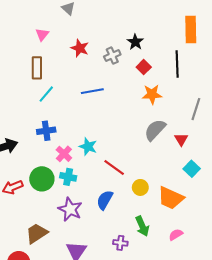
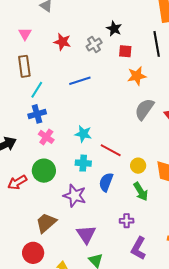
red square: (144, 67) -> (125, 51), turned -32
blue cross: (46, 131) -> (37, 114), moved
pink cross: (64, 154) -> (46, 137), moved
cyan cross: (68, 177) -> (83, 163), moved
green arrow: (142, 226) -> (141, 191), moved

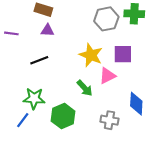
= = =
**ASSIGNMENT**
Output the listing above exactly, pictures omitted.

**FINISHED EXERCISE**
red square: (144, 67) -> (125, 51), turned -32
blue cross: (46, 131) -> (37, 114), moved
pink cross: (64, 154) -> (46, 137), moved
cyan cross: (68, 177) -> (83, 163), moved
green arrow: (142, 226) -> (141, 191), moved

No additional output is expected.